Brief
Repeat the listing that follows exactly. Pictures are not part of the copy.

Data section
________________________________________
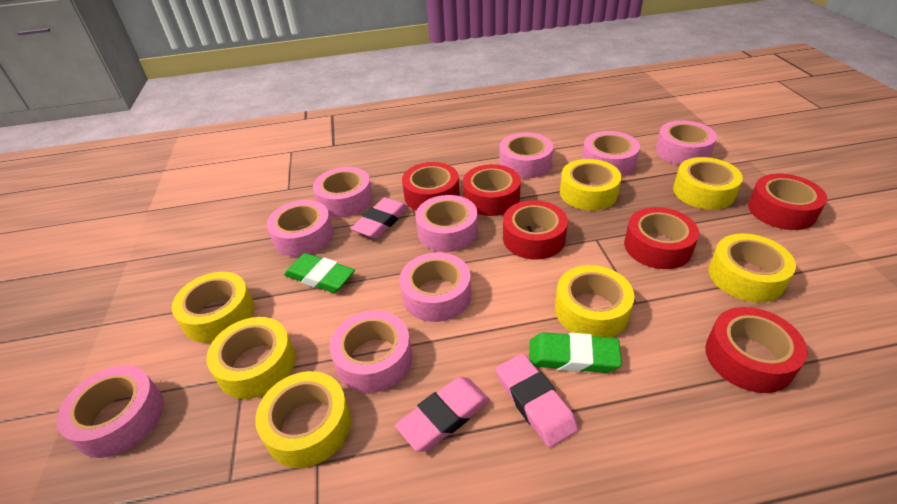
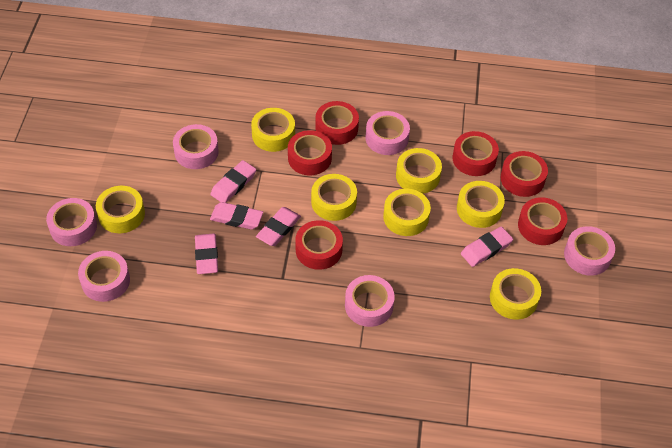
green eraser: 2 -> 0
pink eraser: 3 -> 5
pink tape: 9 -> 6

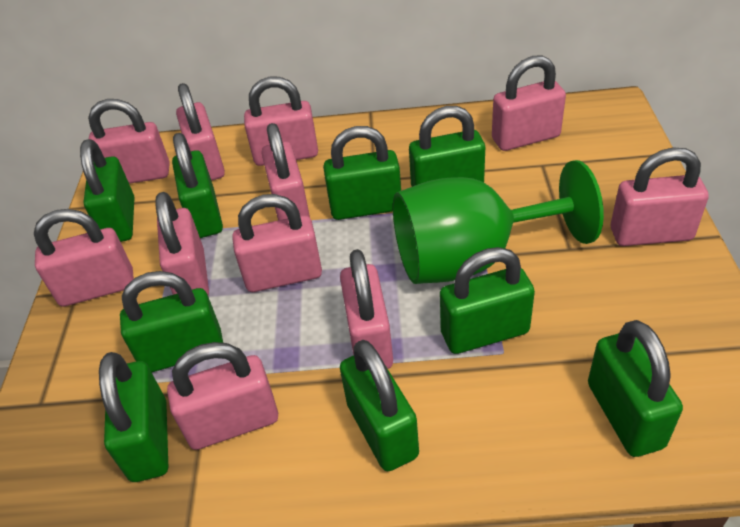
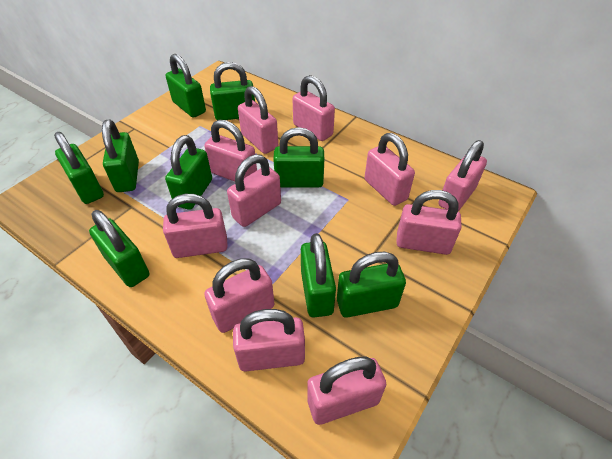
green goblet: 1 -> 0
________________________________________
Answer box
green eraser: 2 -> 0
pink eraser: 3 -> 5
pink tape: 9 -> 6

green goblet: 1 -> 0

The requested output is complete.